REQUIRED ACTION:
Pictures stay out of the copy. Transcribe exactly the lines from the line with "STEPPER2 pin IN3: A4 -> A3" through the final line of the records.

Data records:
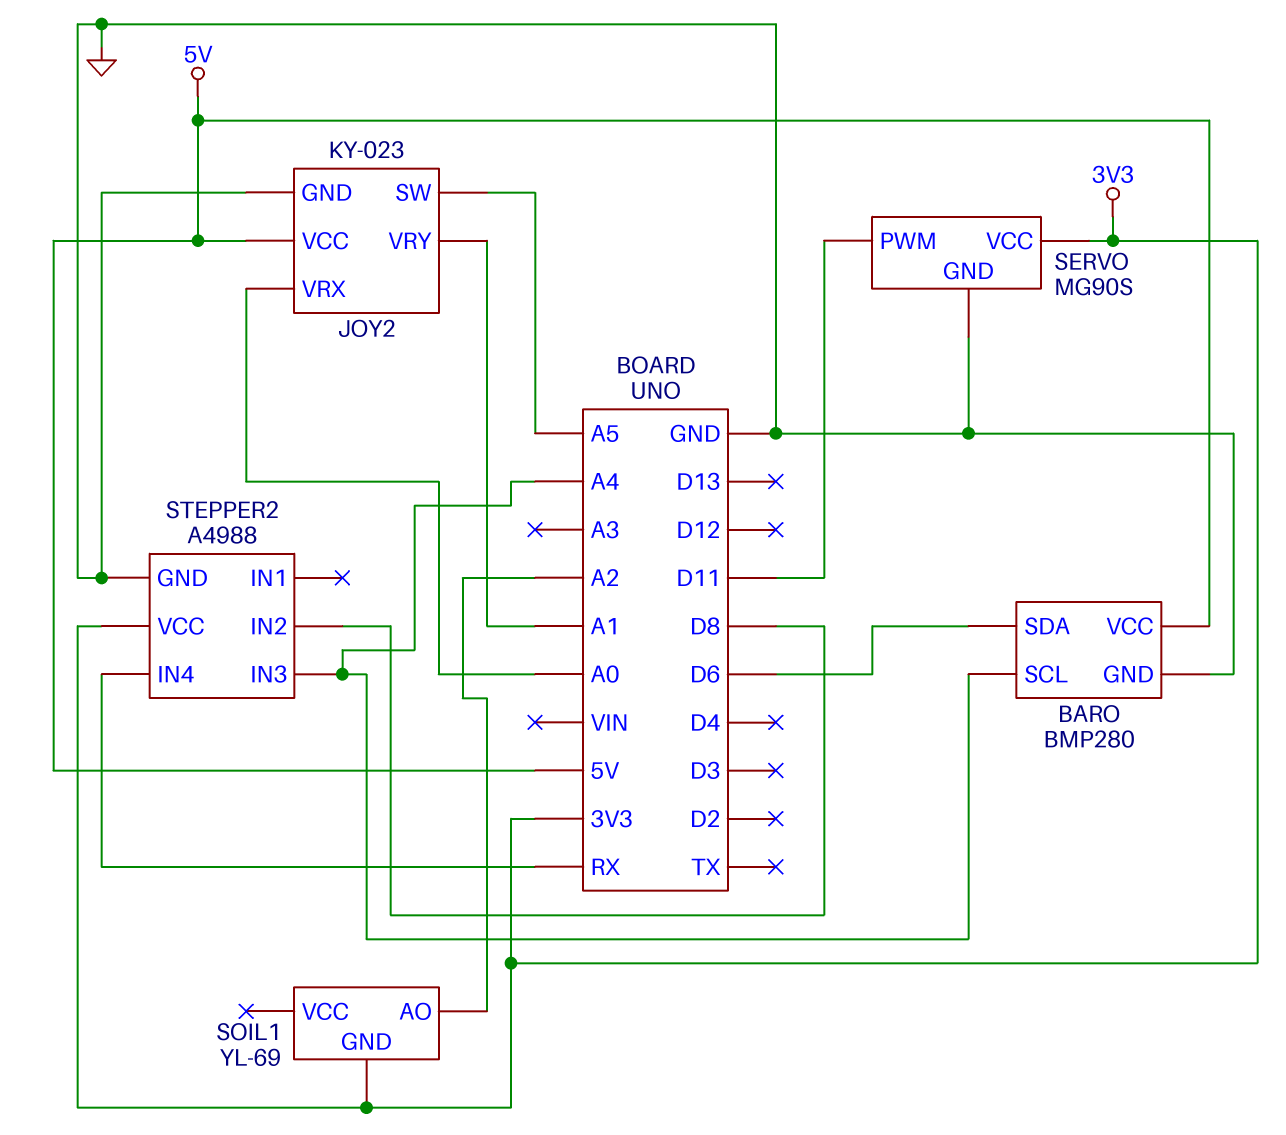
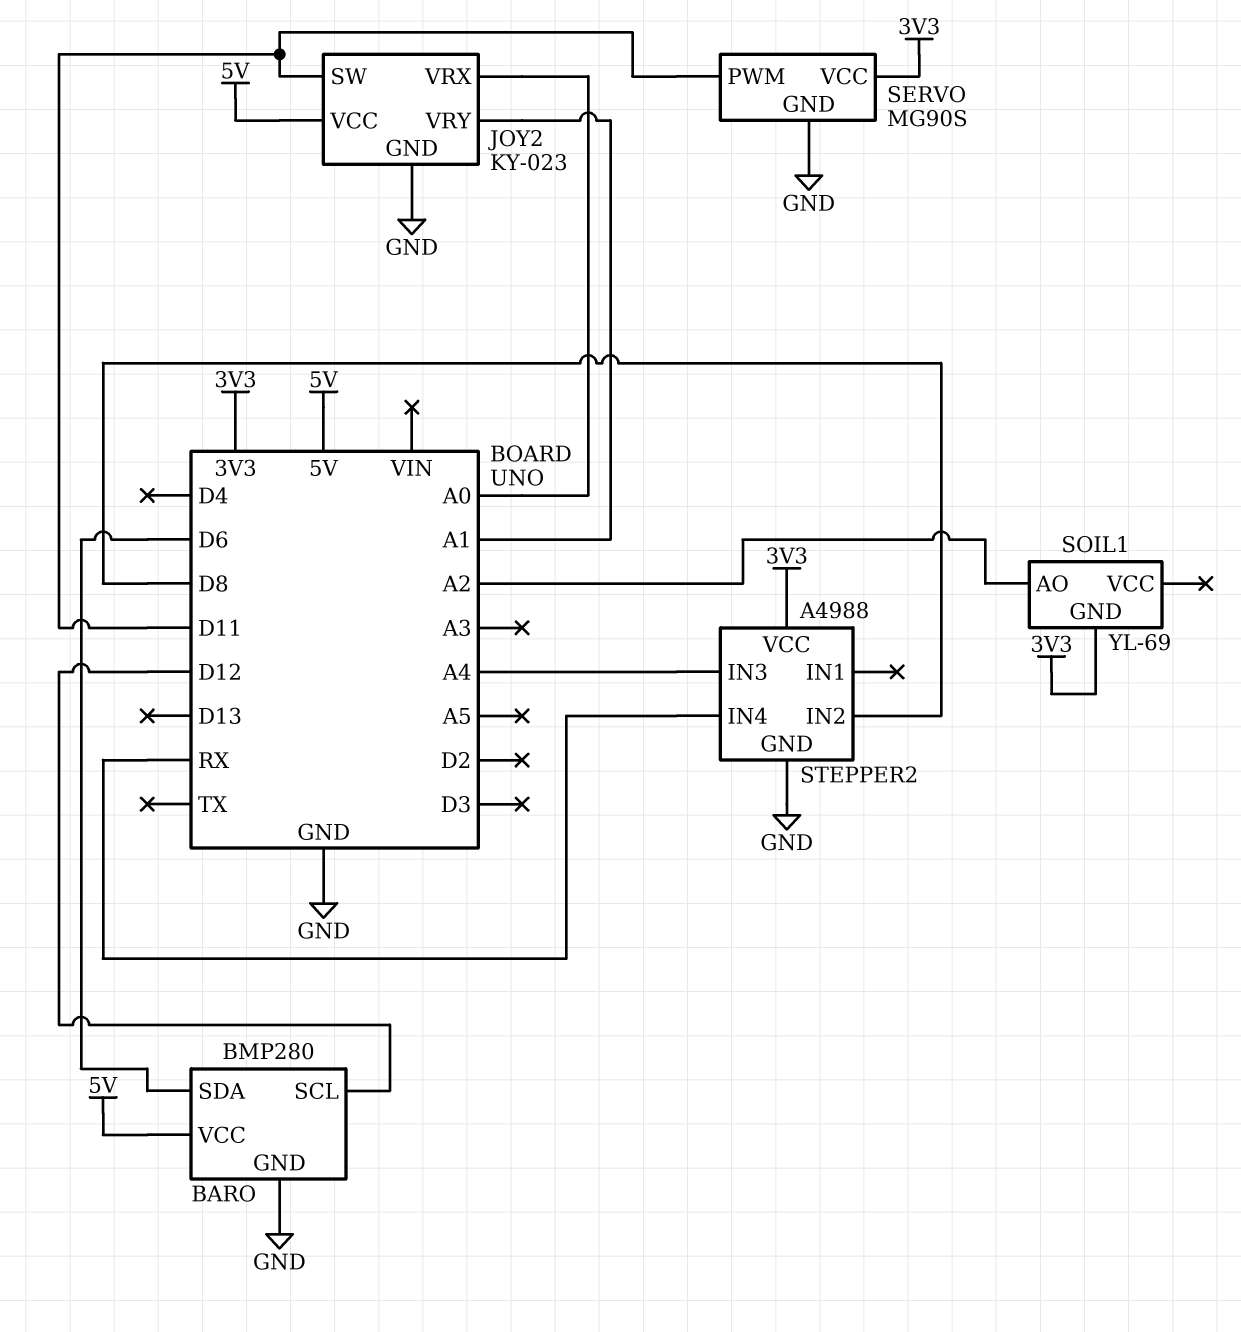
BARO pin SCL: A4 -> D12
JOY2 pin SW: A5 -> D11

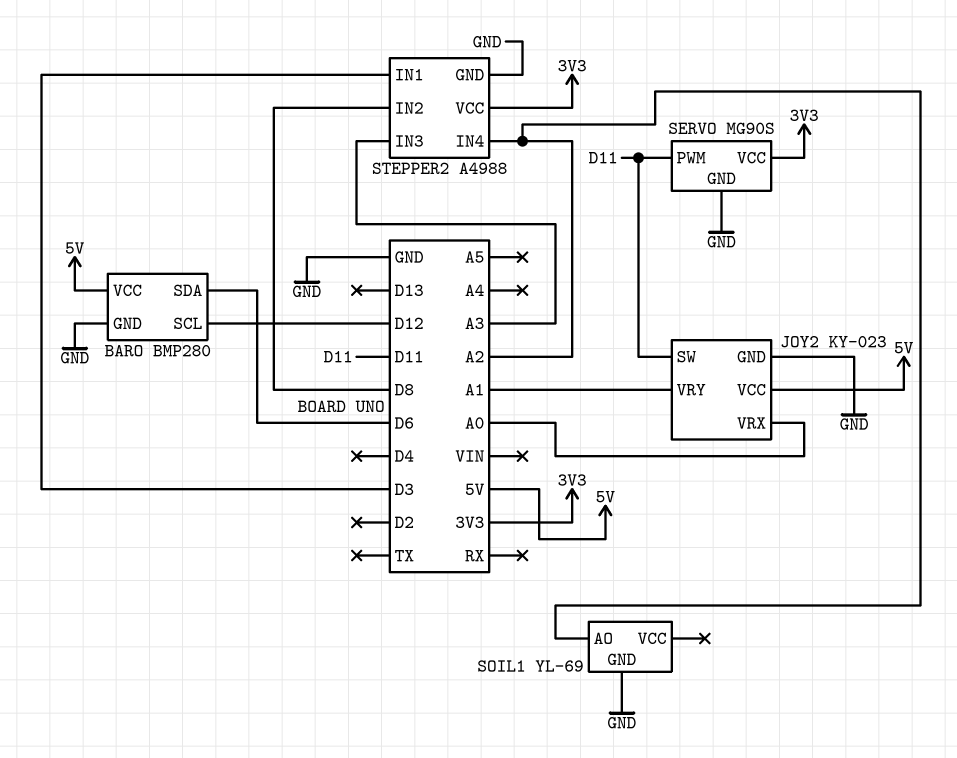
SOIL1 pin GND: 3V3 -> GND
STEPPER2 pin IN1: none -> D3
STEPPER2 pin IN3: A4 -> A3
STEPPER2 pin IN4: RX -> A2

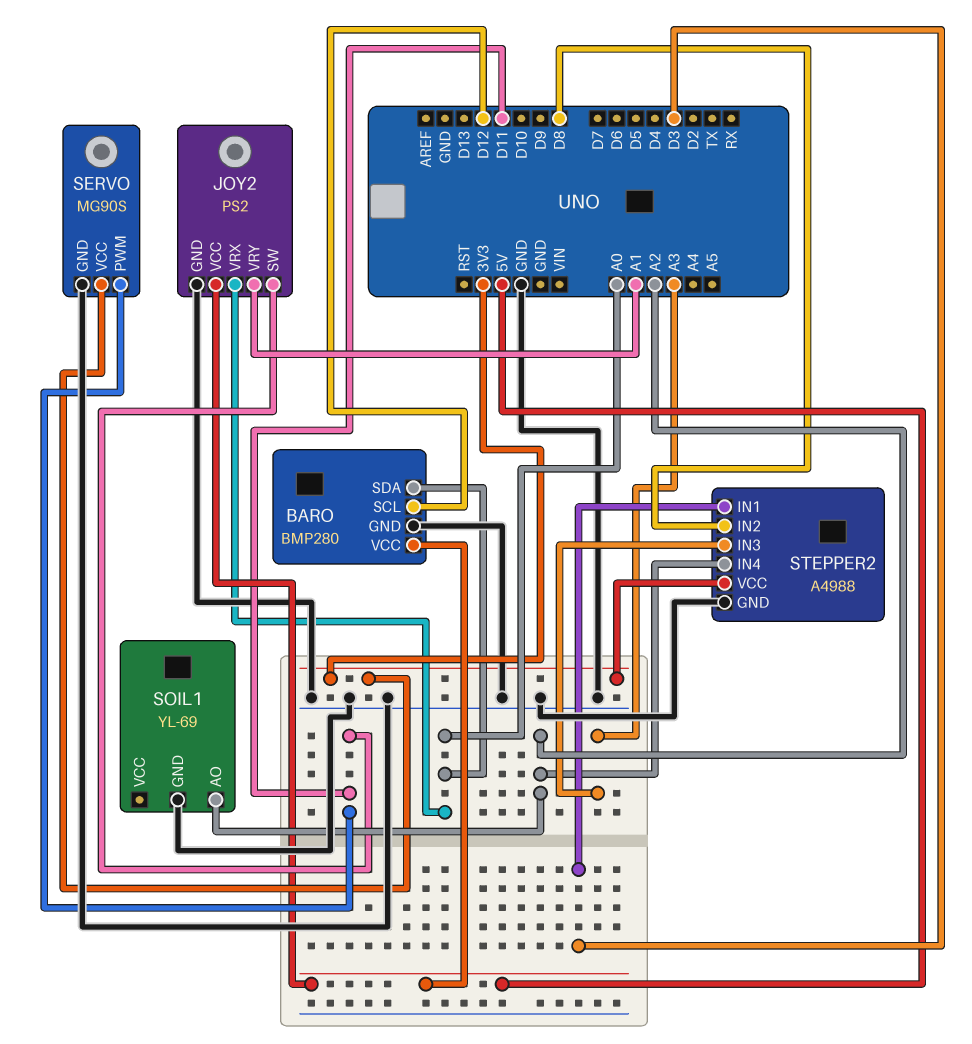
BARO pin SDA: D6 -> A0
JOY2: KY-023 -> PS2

RESULT OF THIS EXERCISE:
STEPPER2 pin IN3: A4 -> A3
STEPPER2 pin IN4: RX -> A2

BARO pin SDA: D6 -> A0
JOY2: KY-023 -> PS2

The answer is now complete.